- WHAT YOU SHOULD DO
Reproduce only the lines from the one containing "(329, 142) = (182, 325): black" through the end of the data, exactly as they stand.

PROVIDED INFORMATION below:

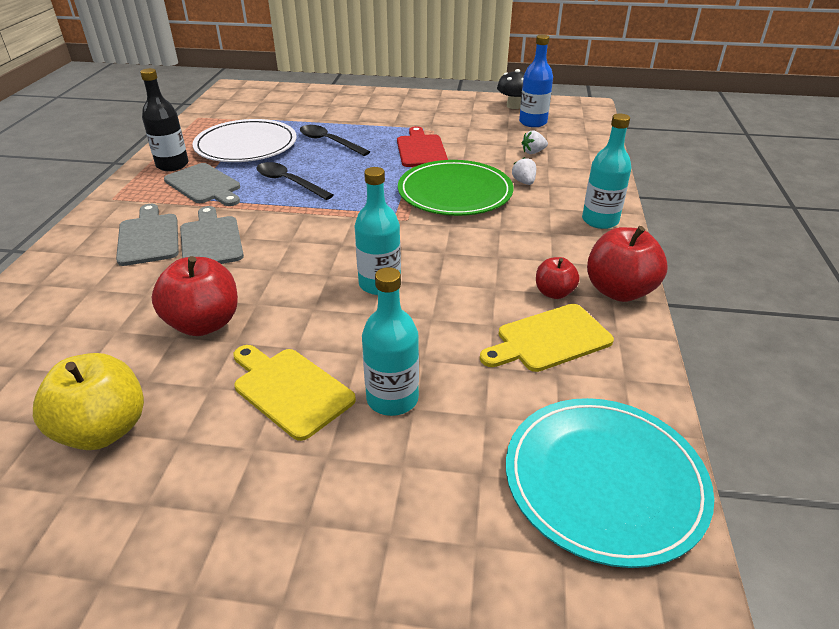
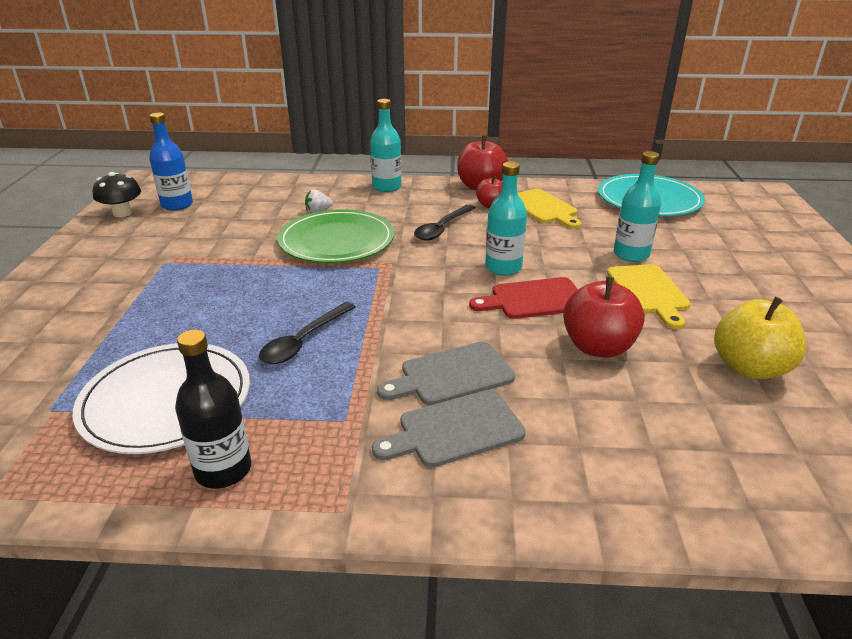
camera: 95 degrees left, 5 degrees down
(204, 185) = (305, 414): grey cutting board -> none
(290, 389) = (648, 292): yellow cutting board -> yellow cutting board turned 45 degrees counterclockwise
(329, 142) = (182, 325): black spoon -> black spoon (442, 228)
(421, 149) = (229, 261): red cutting board -> red cutting board (533, 299)
(533, 152) = (253, 206): white strawberry -> none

End of PROVIDED INFORMATION.

- SOLUTION TO THIS PROBLEM
(329, 142) = (182, 325): black spoon -> black spoon (442, 228)
(421, 149) = (229, 261): red cutting board -> red cutting board (533, 299)
(533, 152) = (253, 206): white strawberry -> none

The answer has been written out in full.